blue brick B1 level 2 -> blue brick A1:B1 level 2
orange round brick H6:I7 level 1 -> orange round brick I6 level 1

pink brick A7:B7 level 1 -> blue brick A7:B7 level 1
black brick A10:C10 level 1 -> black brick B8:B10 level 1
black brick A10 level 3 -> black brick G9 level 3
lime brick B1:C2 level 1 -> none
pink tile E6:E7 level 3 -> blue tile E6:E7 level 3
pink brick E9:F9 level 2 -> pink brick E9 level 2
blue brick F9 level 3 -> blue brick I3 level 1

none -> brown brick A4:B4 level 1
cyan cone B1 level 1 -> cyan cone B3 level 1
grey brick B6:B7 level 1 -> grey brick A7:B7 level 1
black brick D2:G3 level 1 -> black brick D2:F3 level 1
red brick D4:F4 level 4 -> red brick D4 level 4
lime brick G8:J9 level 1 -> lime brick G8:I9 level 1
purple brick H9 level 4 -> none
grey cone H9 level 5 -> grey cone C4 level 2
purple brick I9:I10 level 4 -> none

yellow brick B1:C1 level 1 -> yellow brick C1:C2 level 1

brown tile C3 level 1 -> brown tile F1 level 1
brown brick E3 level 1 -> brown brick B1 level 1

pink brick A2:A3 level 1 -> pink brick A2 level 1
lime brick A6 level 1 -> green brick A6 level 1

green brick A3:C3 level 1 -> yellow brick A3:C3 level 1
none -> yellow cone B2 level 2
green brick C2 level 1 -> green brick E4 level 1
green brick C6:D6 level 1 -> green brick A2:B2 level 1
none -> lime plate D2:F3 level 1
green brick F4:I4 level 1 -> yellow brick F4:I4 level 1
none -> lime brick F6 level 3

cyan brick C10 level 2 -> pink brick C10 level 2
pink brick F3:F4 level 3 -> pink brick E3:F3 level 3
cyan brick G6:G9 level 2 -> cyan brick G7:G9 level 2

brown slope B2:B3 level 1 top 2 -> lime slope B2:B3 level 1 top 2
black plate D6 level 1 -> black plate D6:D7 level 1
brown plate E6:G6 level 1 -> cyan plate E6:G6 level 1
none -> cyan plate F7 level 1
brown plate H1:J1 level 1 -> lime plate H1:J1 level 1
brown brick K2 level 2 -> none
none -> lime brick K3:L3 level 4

·····

[DESCRIPTION OF THE TASK]
Take the first line of the material above as the start and the line that contains "grey cone H9 level 5 -> grey cone C4 level 2" as the end. Output only that span, every line exactly as it stands.

[ANSWER FOR THE TASK]
blue brick B1 level 2 -> blue brick A1:B1 level 2
orange round brick H6:I7 level 1 -> orange round brick I6 level 1

pink brick A7:B7 level 1 -> blue brick A7:B7 level 1
black brick A10:C10 level 1 -> black brick B8:B10 level 1
black brick A10 level 3 -> black brick G9 level 3
lime brick B1:C2 level 1 -> none
pink tile E6:E7 level 3 -> blue tile E6:E7 level 3
pink brick E9:F9 level 2 -> pink brick E9 level 2
blue brick F9 level 3 -> blue brick I3 level 1

none -> brown brick A4:B4 level 1
cyan cone B1 level 1 -> cyan cone B3 level 1
grey brick B6:B7 level 1 -> grey brick A7:B7 level 1
black brick D2:G3 level 1 -> black brick D2:F3 level 1
red brick D4:F4 level 4 -> red brick D4 level 4
lime brick G8:J9 level 1 -> lime brick G8:I9 level 1
purple brick H9 level 4 -> none
grey cone H9 level 5 -> grey cone C4 level 2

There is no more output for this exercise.